**Raw data:**
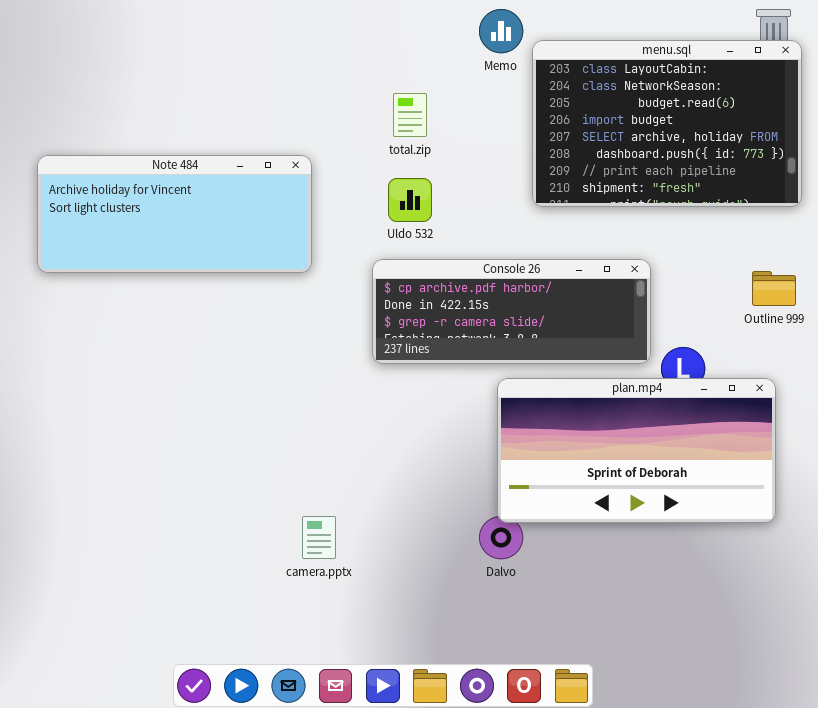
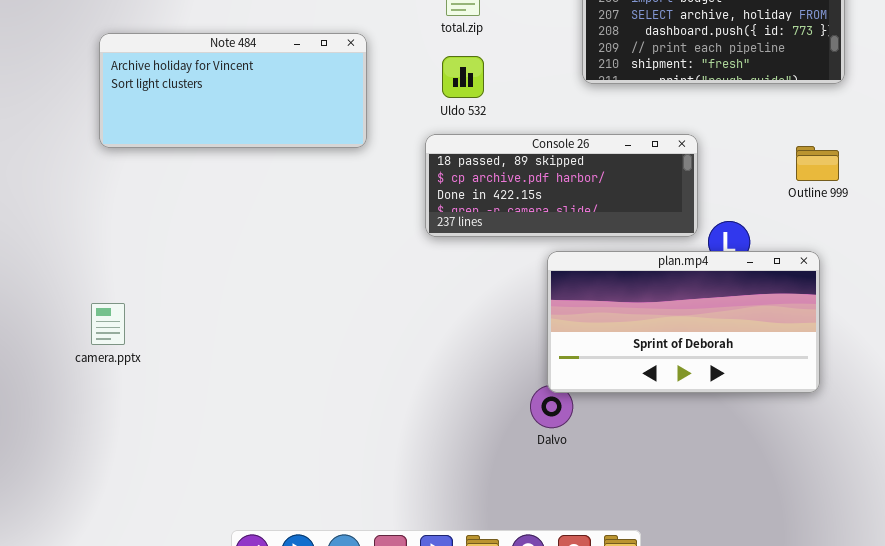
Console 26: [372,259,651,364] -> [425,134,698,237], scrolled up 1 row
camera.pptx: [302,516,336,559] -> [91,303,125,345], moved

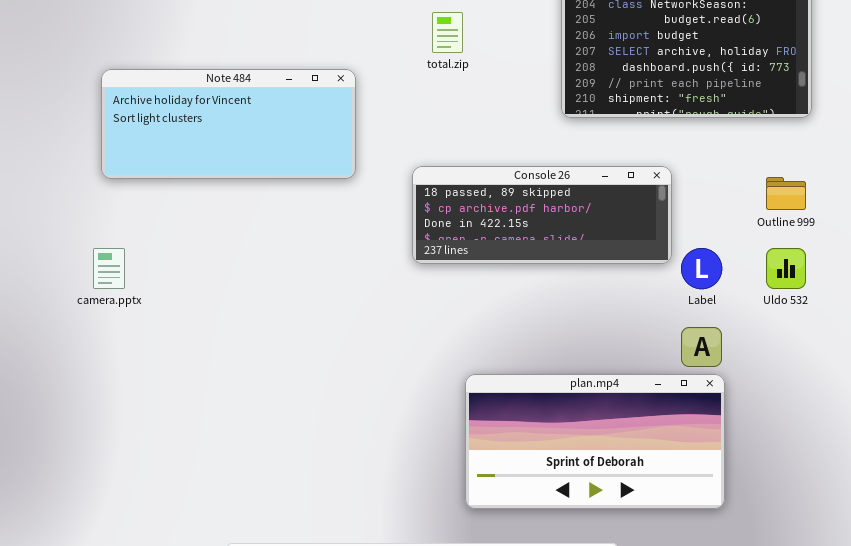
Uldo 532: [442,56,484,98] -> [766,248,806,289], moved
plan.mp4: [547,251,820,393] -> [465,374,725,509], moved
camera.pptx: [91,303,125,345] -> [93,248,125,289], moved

**Problem statement:** If a record above contains a picture, leave the picture out and transcribe everything else exactly.

**Written answer:**
Console 26: [372,259,651,364] -> [425,134,698,237], scrolled up 1 row
camera.pptx: [302,516,336,559] -> [91,303,125,345], moved

Uldo 532: [442,56,484,98] -> [766,248,806,289], moved
plan.mp4: [547,251,820,393] -> [465,374,725,509], moved
camera.pptx: [91,303,125,345] -> [93,248,125,289], moved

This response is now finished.